▶ **Problem requirements**
The task calls for the lines below from the line with "gray star: (495, 968)" to the line with "orange square: (133, 128)", both ends included, copied exactly, without any pictures.

Available records Start Marker

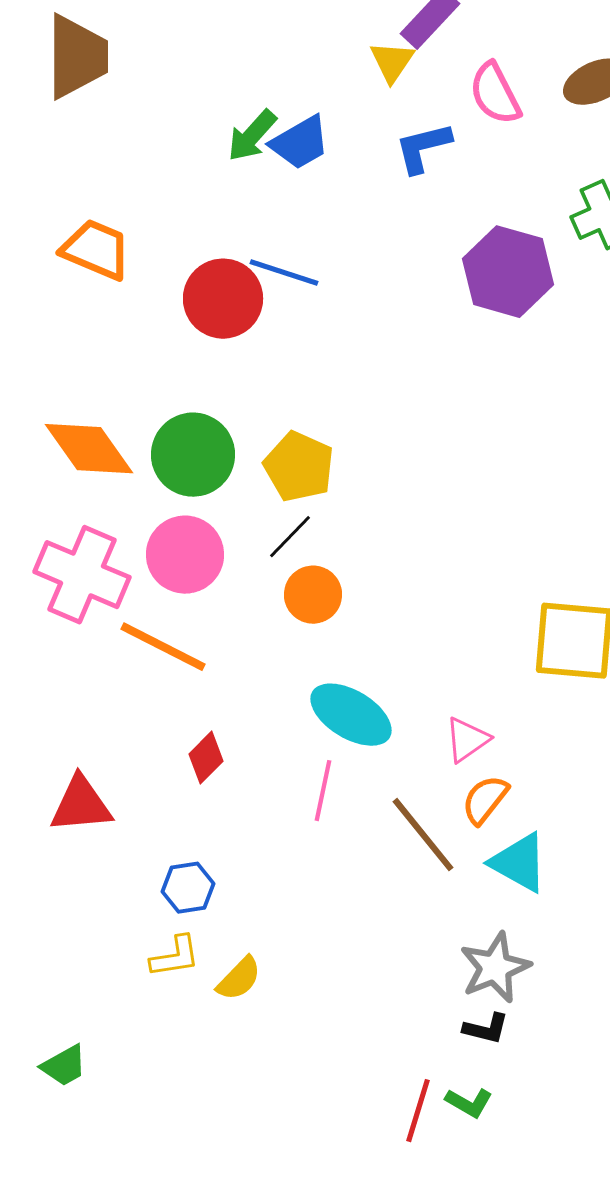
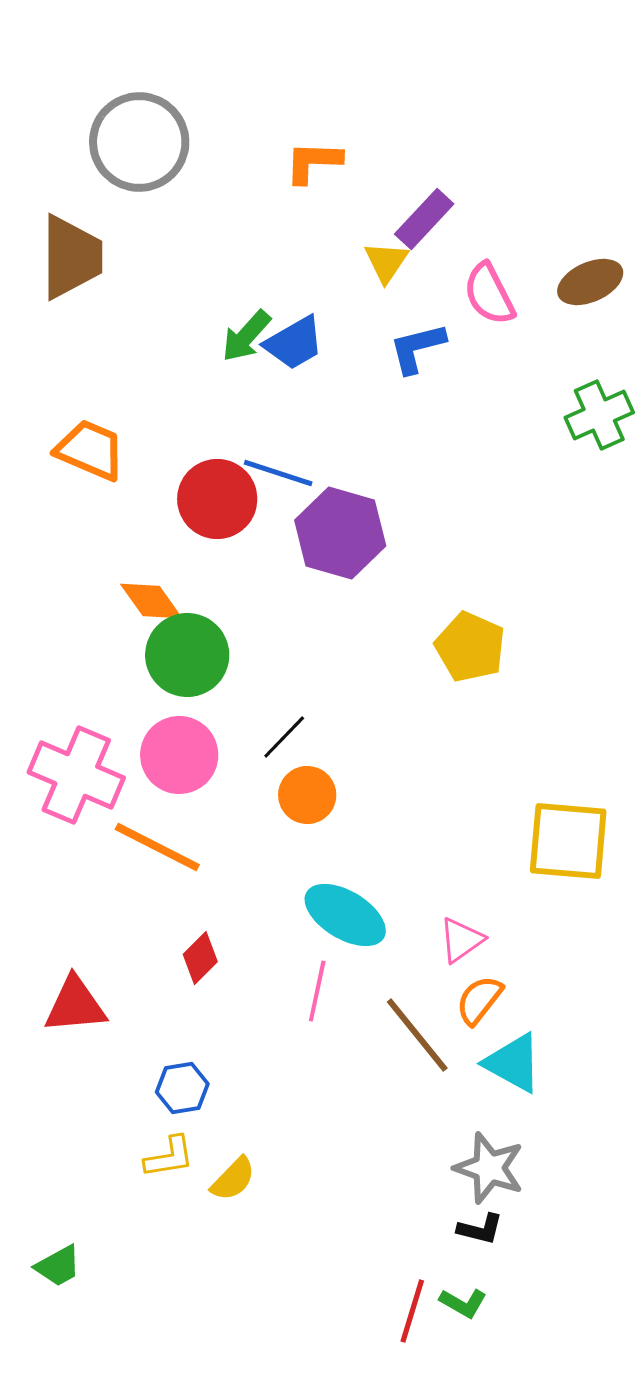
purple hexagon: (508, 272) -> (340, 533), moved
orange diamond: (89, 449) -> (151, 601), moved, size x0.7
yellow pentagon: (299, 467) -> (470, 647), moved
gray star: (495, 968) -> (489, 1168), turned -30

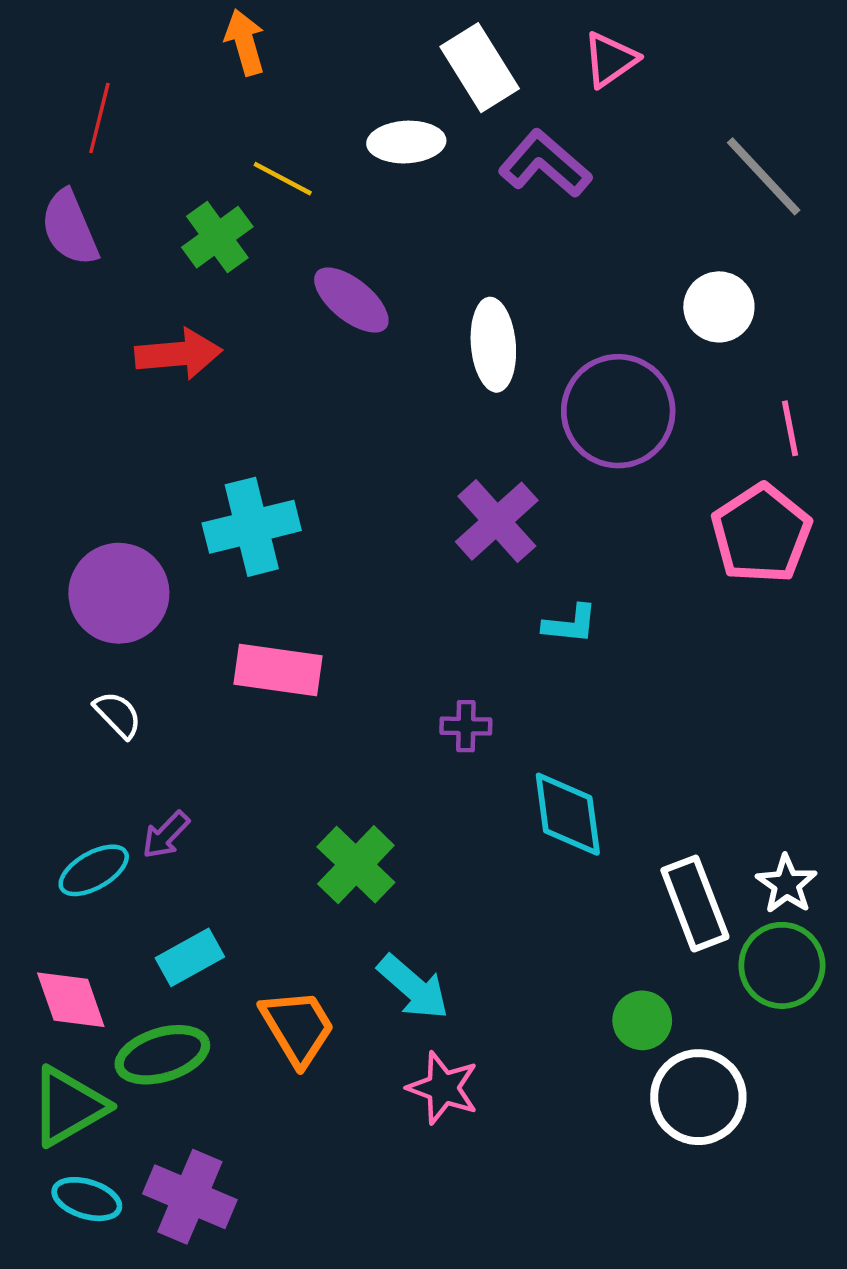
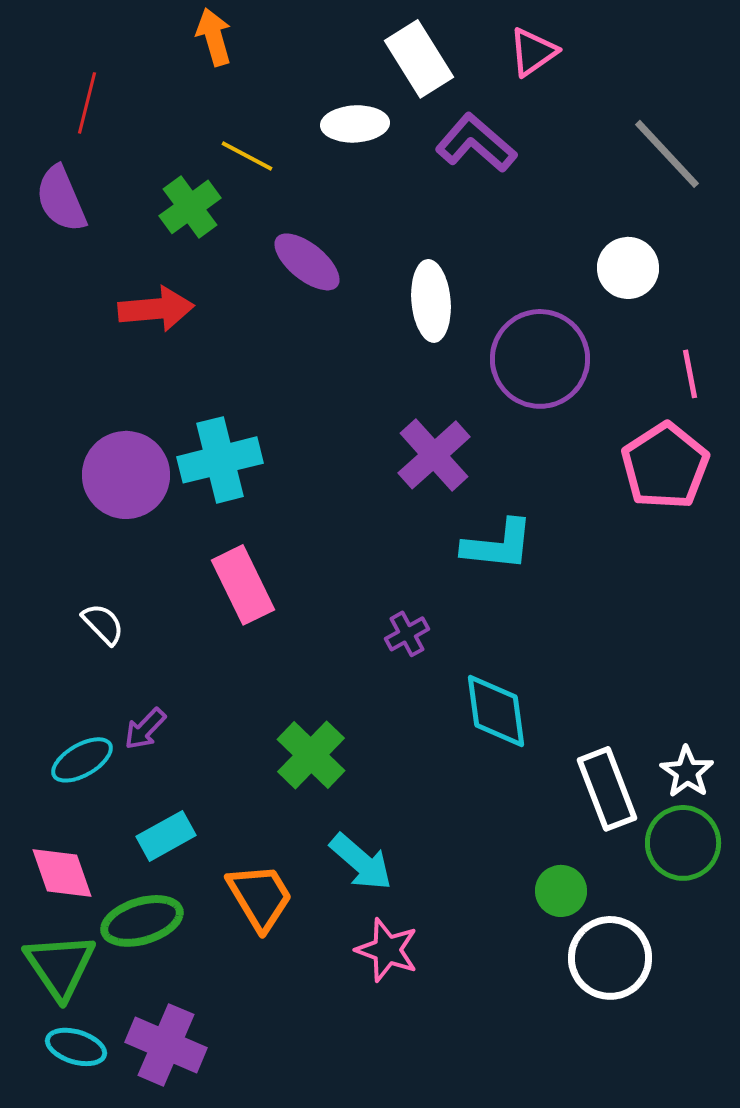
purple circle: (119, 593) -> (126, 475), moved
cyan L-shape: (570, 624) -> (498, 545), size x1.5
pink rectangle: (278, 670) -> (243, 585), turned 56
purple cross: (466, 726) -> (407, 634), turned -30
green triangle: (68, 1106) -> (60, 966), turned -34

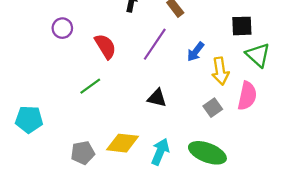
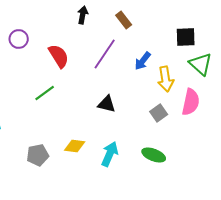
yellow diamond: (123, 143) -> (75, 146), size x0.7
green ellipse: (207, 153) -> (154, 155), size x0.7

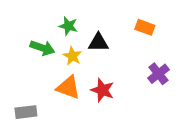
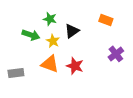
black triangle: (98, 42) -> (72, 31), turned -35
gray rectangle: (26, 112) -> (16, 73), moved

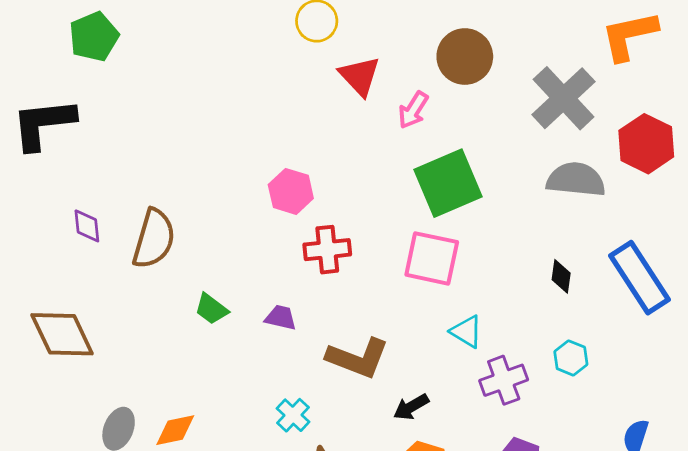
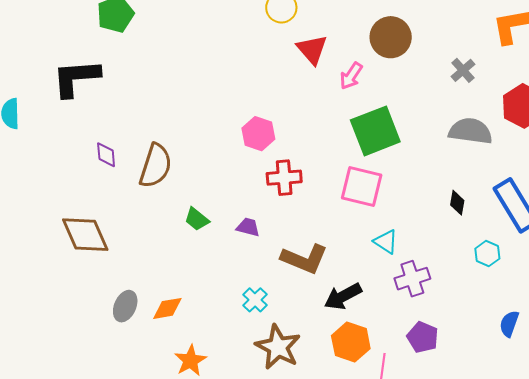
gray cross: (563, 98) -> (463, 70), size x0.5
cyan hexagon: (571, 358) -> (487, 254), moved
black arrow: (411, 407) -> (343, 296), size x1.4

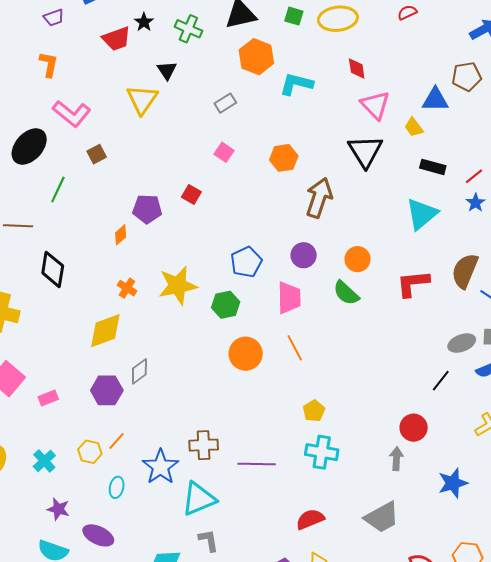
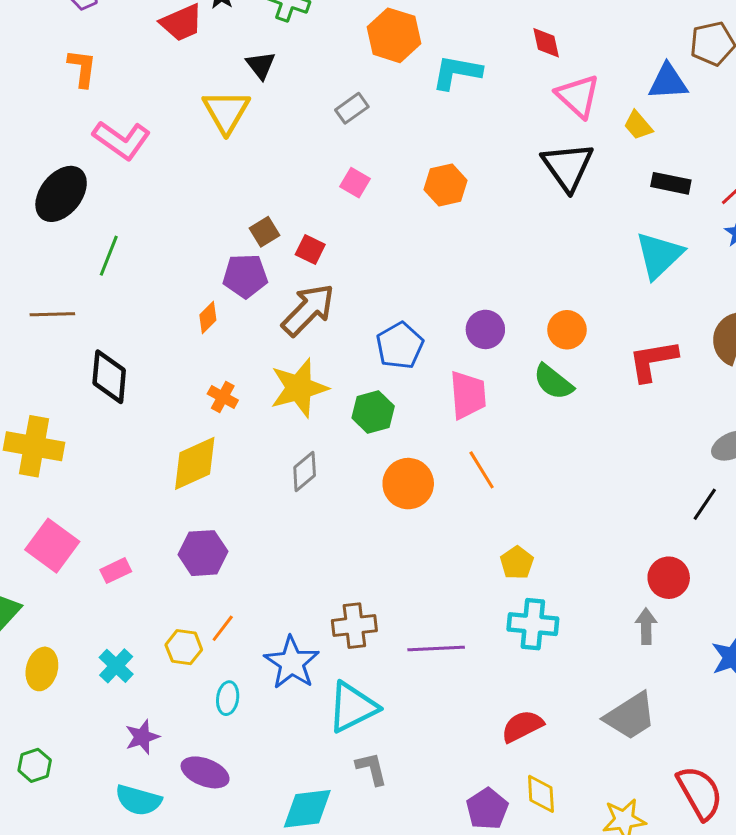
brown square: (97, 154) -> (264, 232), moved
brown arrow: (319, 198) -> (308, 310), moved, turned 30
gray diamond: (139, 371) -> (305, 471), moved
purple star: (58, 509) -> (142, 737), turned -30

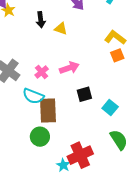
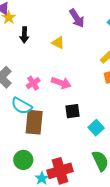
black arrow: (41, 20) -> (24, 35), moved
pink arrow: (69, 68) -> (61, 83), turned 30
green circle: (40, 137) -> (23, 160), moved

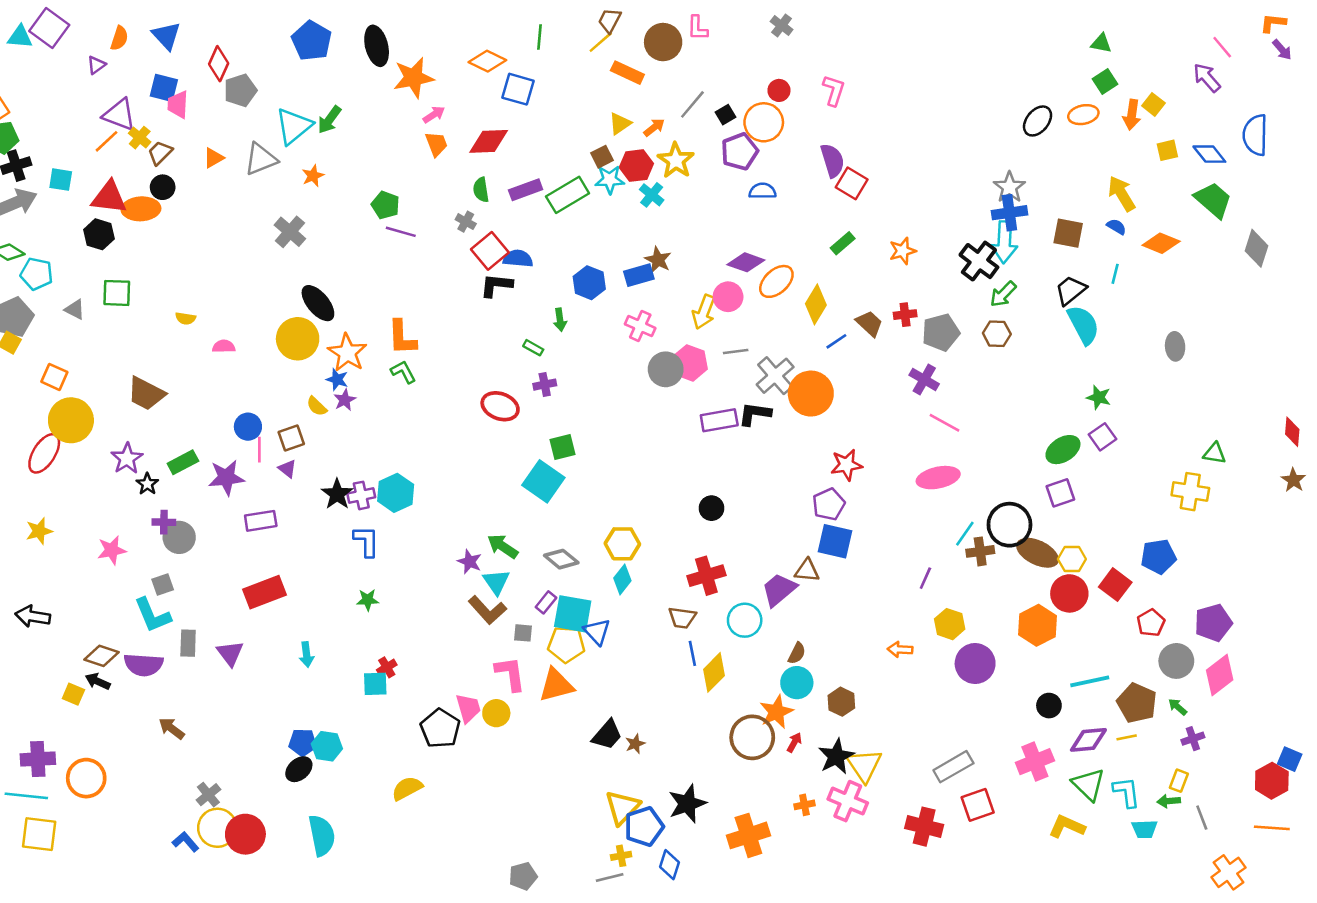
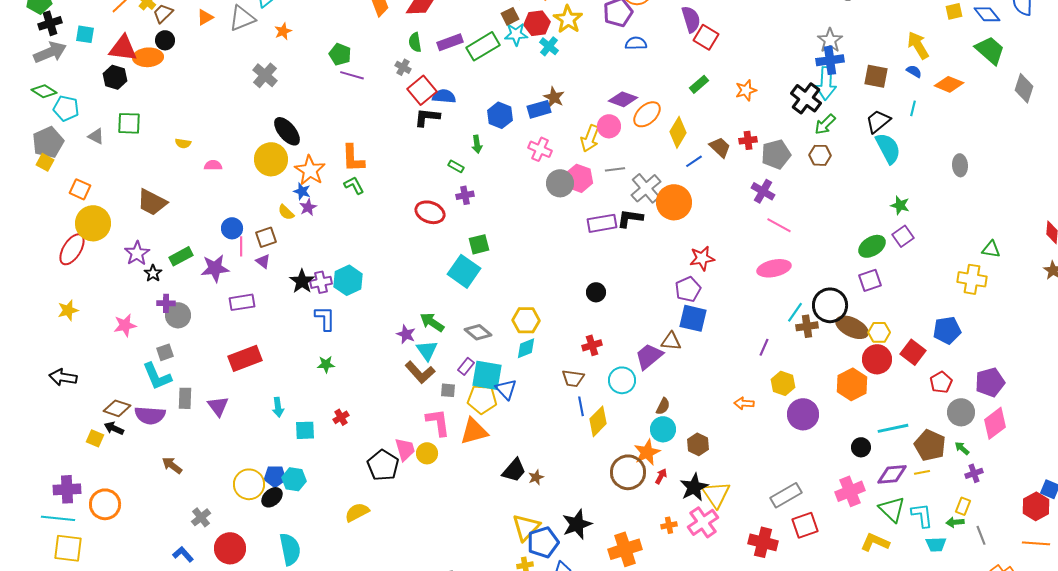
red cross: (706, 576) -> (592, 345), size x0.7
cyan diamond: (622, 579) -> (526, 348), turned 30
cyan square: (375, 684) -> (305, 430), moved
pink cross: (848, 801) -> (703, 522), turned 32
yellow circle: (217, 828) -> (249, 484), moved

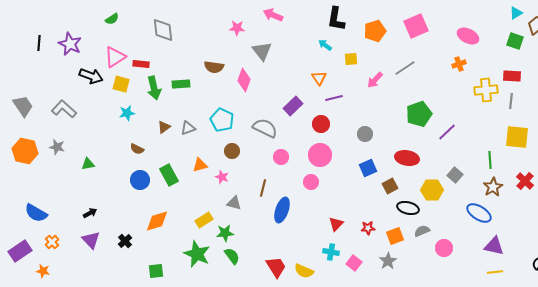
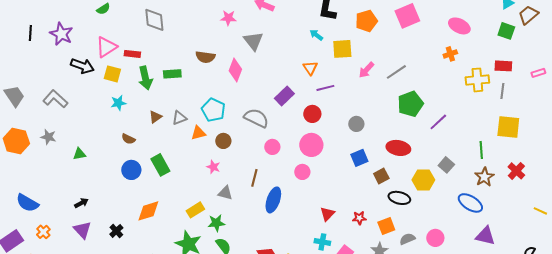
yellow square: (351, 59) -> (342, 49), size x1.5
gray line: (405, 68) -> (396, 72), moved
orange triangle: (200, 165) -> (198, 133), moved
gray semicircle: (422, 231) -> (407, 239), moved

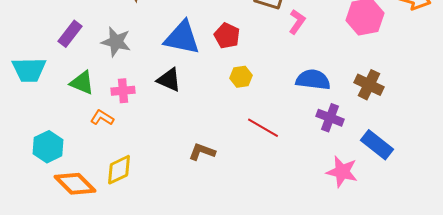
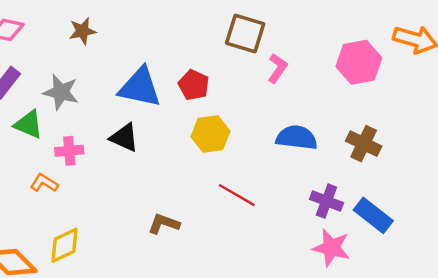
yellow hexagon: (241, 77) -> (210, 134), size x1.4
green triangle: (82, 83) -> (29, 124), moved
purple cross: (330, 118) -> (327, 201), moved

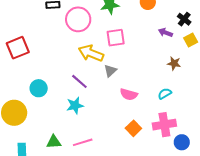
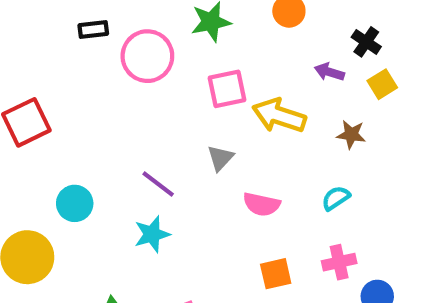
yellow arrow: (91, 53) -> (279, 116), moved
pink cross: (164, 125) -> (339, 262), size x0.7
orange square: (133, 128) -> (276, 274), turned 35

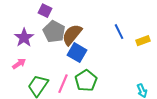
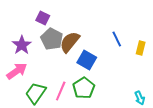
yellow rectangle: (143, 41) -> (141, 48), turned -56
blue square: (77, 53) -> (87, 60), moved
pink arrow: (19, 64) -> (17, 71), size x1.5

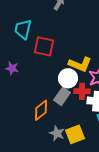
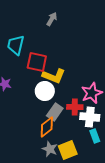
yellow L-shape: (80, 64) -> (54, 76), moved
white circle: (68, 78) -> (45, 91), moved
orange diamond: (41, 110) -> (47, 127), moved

Available records End Marker

▶ **Exercise result**
gray star: (495, 968) -> (489, 1168), turned -30

purple circle: (119, 593) -> (126, 475), moved
cyan L-shape: (570, 624) -> (498, 545), size x1.5
pink rectangle: (278, 670) -> (243, 585), turned 56
purple cross: (466, 726) -> (407, 634), turned -30
green triangle: (68, 1106) -> (60, 966), turned -34

yellow diamond: (123, 143) -> (75, 146), size x0.7
green ellipse: (207, 153) -> (154, 155), size x0.7

black triangle: (98, 42) -> (72, 31), turned -35
gray rectangle: (26, 112) -> (16, 73), moved

gray cross: (563, 98) -> (463, 70), size x0.5
cyan hexagon: (571, 358) -> (487, 254), moved
black arrow: (411, 407) -> (343, 296), size x1.4

brown square: (97, 154) -> (264, 232), moved
brown arrow: (319, 198) -> (308, 310), moved, turned 30
gray diamond: (139, 371) -> (305, 471), moved
purple star: (58, 509) -> (142, 737), turned -30

black arrow: (41, 20) -> (24, 35), moved
pink arrow: (69, 68) -> (61, 83), turned 30
green circle: (40, 137) -> (23, 160), moved

red cross: (706, 576) -> (592, 345), size x0.7
cyan diamond: (622, 579) -> (526, 348), turned 30
cyan square: (375, 684) -> (305, 430), moved
pink cross: (848, 801) -> (703, 522), turned 32
yellow circle: (217, 828) -> (249, 484), moved

yellow square: (351, 59) -> (342, 49), size x1.5
gray line: (405, 68) -> (396, 72), moved
orange triangle: (200, 165) -> (198, 133), moved
gray semicircle: (422, 231) -> (407, 239), moved

yellow hexagon: (241, 77) -> (210, 134), size x1.4
green triangle: (82, 83) -> (29, 124), moved
purple cross: (330, 118) -> (327, 201), moved

yellow arrow: (91, 53) -> (279, 116), moved
pink cross: (164, 125) -> (339, 262), size x0.7
orange square: (133, 128) -> (276, 274), turned 35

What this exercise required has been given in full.